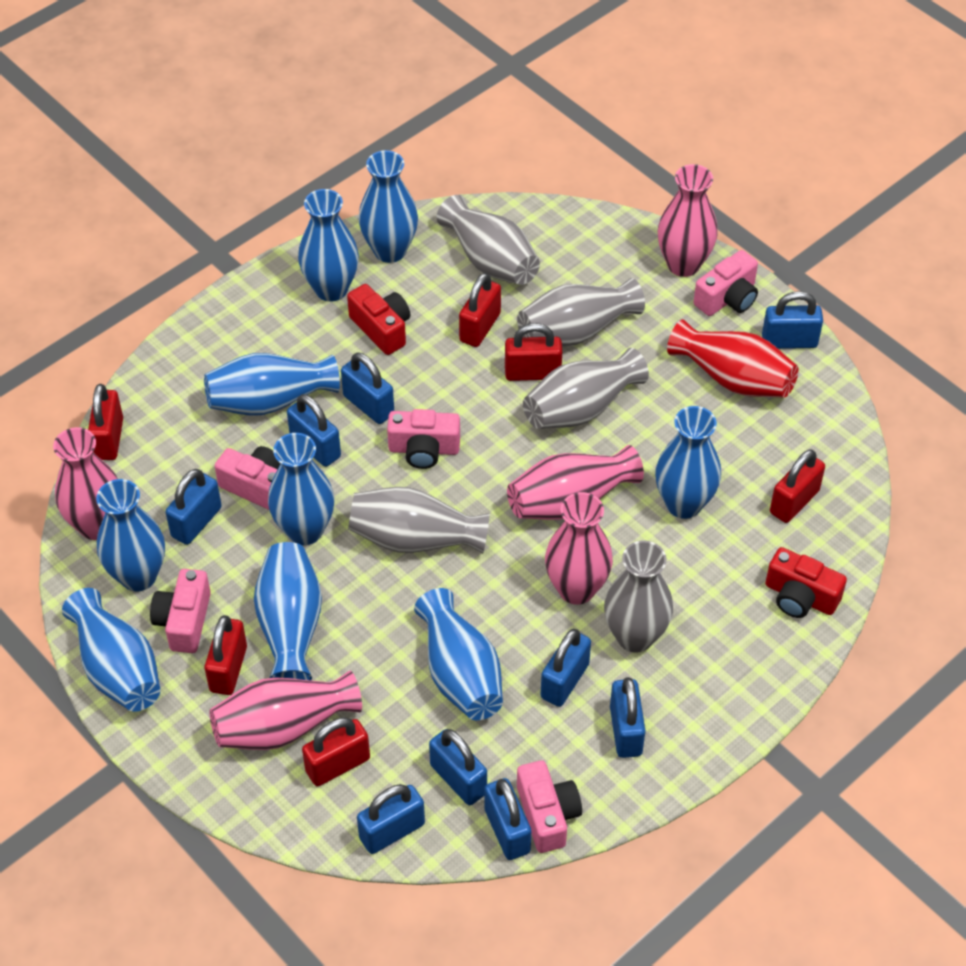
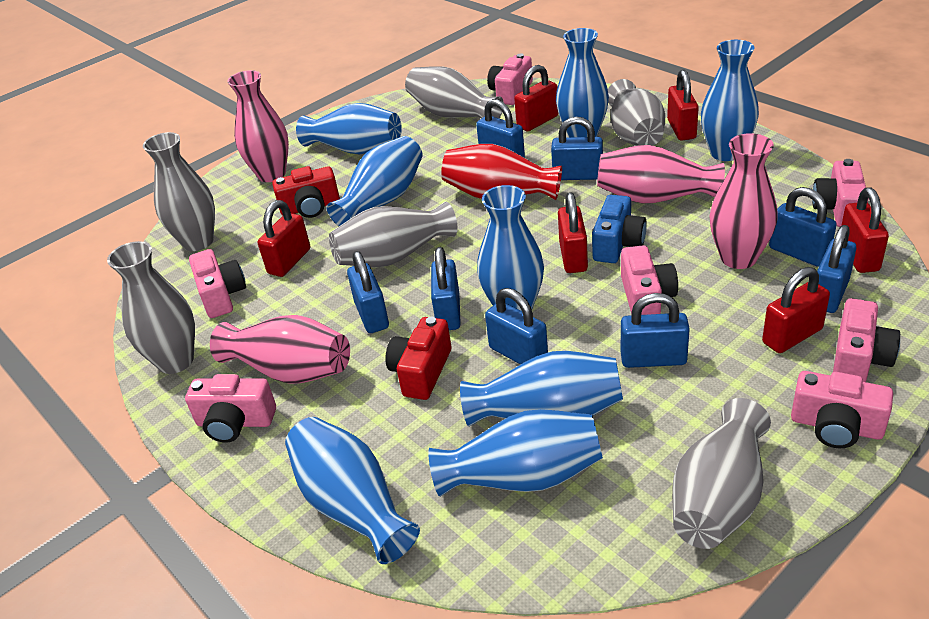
blue camera: 0 -> 1
blue padlock: 9 -> 8
blue vase: 9 -> 8
grey vase: 5 -> 6
pink camera: 5 -> 7
pink vase: 5 -> 4

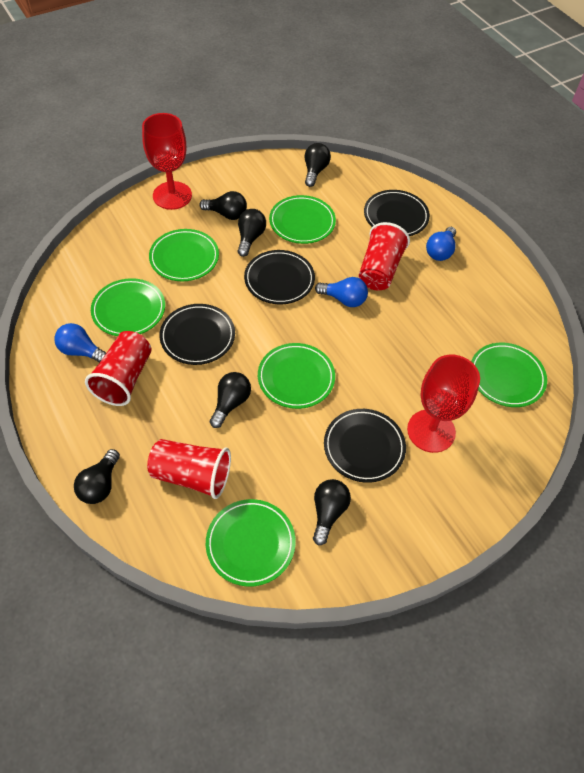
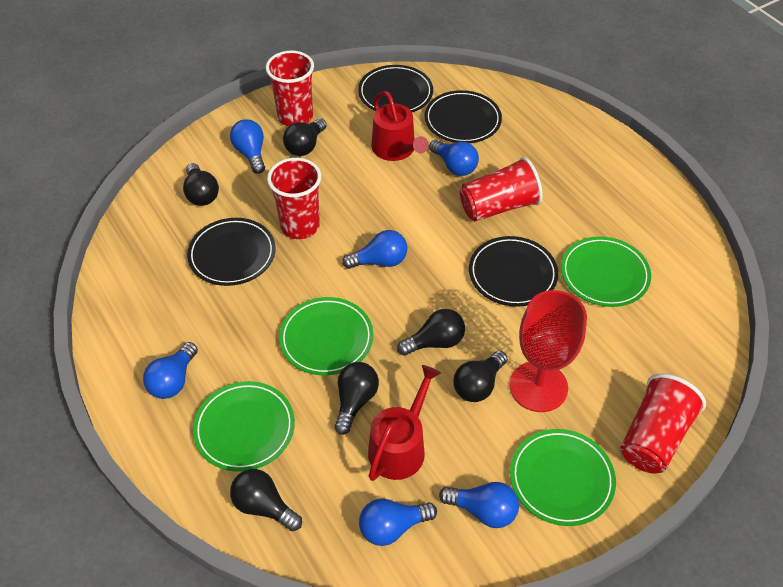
blue light bulb: 3 -> 6
green plate: 6 -> 4
red cup: 3 -> 4
red goblet: 2 -> 1
red watering can: 0 -> 2

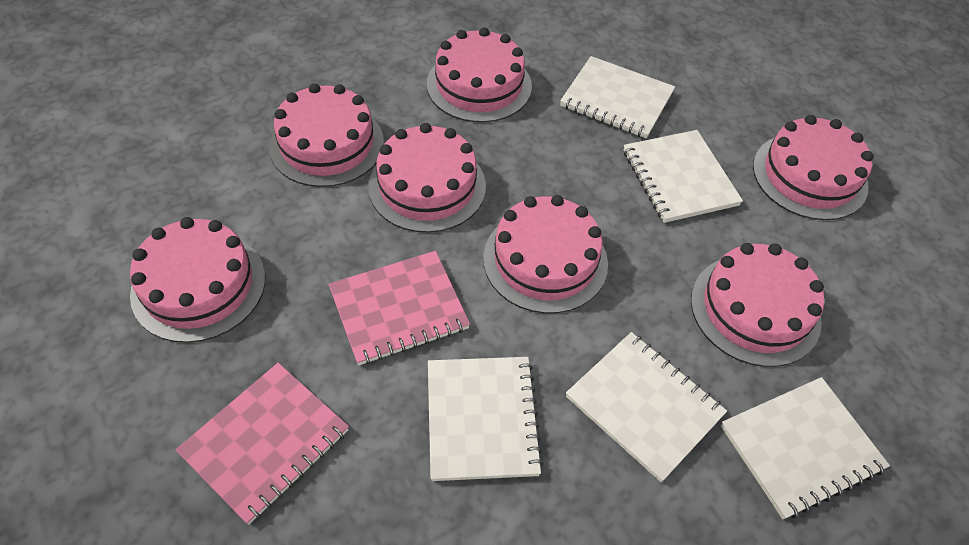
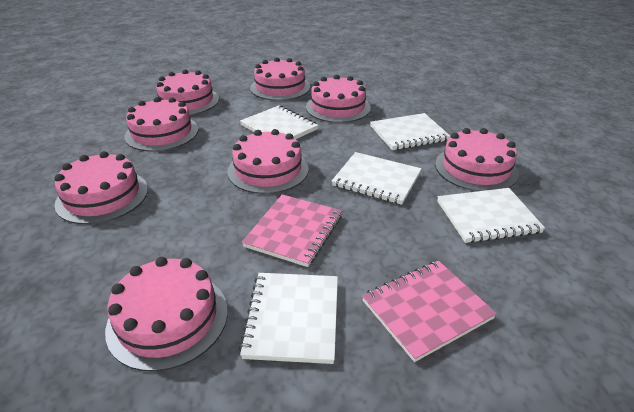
pink cake: 7 -> 8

----

The task =>
What the answer needs is every record above, exactly as written, and no pictures.

Exercise output =>
blue camera: 0 -> 1
blue padlock: 9 -> 8
blue vase: 9 -> 8
grey vase: 5 -> 6
pink camera: 5 -> 7
pink vase: 5 -> 4

blue light bulb: 3 -> 6
green plate: 6 -> 4
red cup: 3 -> 4
red goblet: 2 -> 1
red watering can: 0 -> 2

pink cake: 7 -> 8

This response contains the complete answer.